From the records below, copy out each line that has the word "missing".
# # #
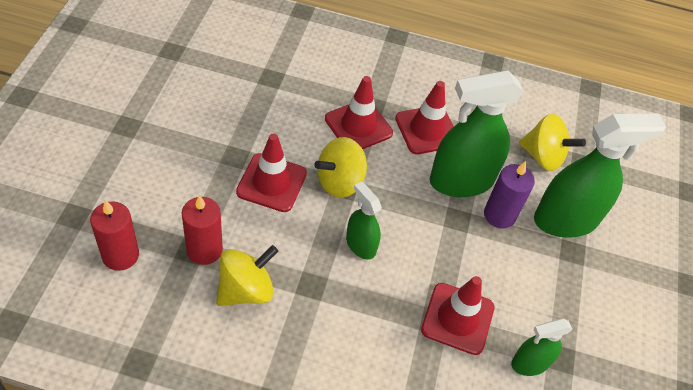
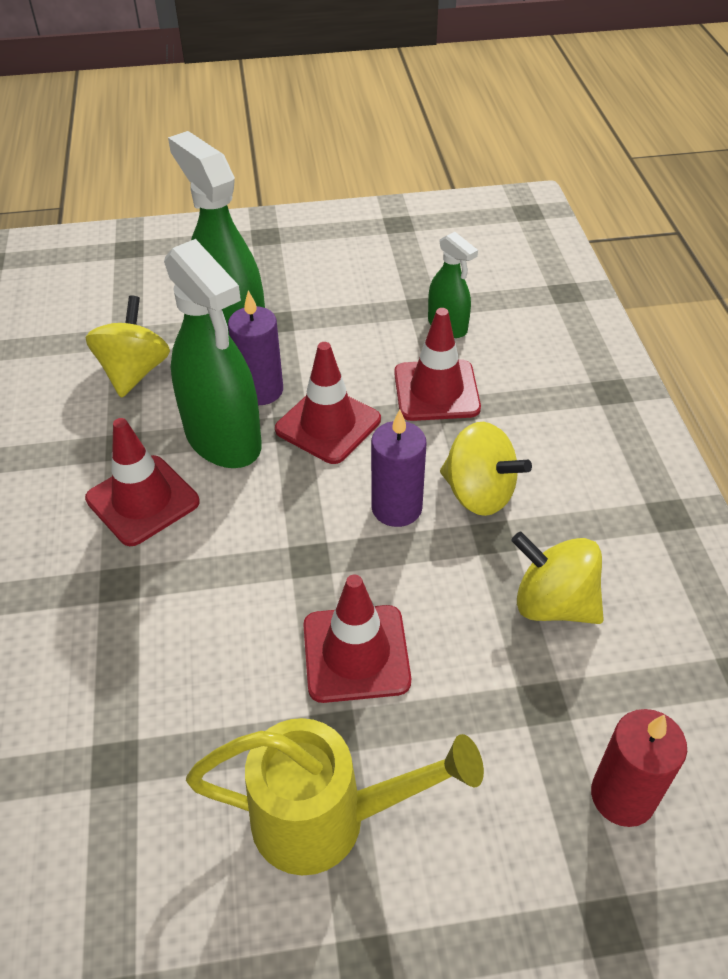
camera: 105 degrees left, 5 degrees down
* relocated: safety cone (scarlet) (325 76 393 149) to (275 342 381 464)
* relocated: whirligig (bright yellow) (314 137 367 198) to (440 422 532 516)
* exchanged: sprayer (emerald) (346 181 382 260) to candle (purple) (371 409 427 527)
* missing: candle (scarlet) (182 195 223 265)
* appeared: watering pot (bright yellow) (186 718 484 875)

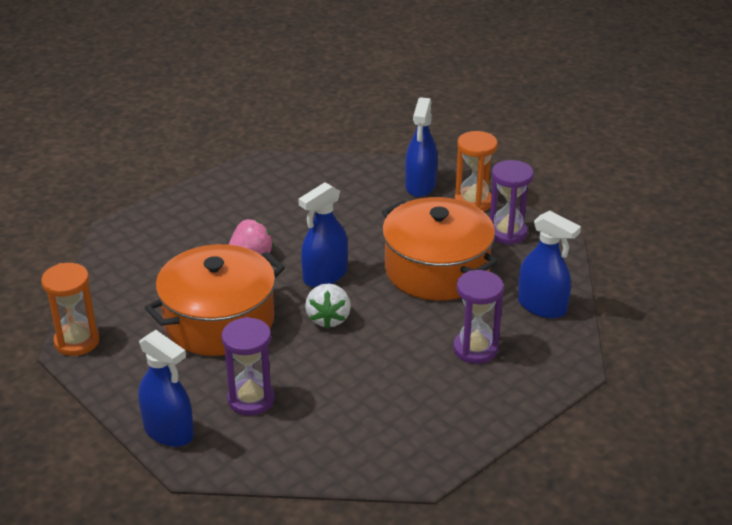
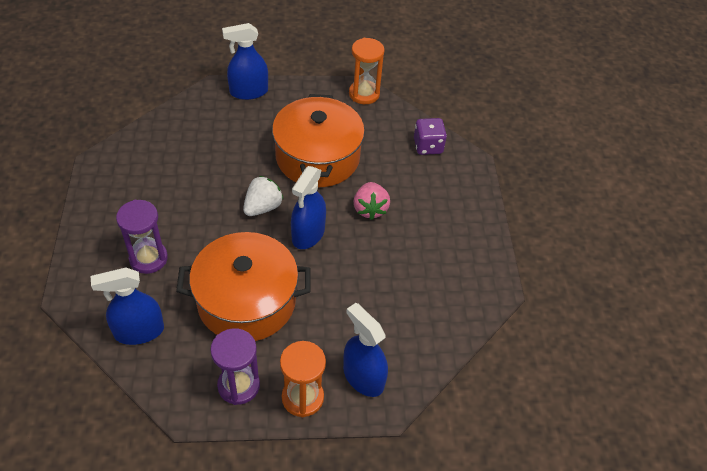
camera: 125 degrees right, 15 degrees up
* spun: sprayer (royal blue) (299 182 348 287) = (291 166 326 249) 150 degrees counterclockwise
* spun: strawberry (white) (305 283 351 329) = (243 176 283 216) 90 degrees clockwise
* missing: sandglass (purple) (221 317 275 416)
* appeared: die (purple) (414 118 447 155)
# # #
== FINAL ANSWER ==
* missing: candle (scarlet) (182 195 223 265)
* missing: sandglass (purple) (221 317 275 416)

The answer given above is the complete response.